** Aim of the task **
In the records that follow, find each line with "degrees" and pull it out.

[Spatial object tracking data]
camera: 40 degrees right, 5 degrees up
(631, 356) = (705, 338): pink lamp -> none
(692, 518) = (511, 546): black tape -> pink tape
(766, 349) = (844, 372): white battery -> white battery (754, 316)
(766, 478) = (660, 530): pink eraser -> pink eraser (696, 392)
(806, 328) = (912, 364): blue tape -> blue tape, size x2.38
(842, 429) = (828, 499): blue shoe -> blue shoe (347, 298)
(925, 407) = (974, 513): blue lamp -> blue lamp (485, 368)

* * *

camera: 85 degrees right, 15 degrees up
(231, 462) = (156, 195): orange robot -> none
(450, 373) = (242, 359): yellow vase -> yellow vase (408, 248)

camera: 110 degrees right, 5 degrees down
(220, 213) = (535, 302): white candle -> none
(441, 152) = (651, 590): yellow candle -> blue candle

** Problem solution **
camera: 40 degrees right, 5 degrees up
camera: 85 degrees right, 15 degrees up
camera: 110 degrees right, 5 degrees down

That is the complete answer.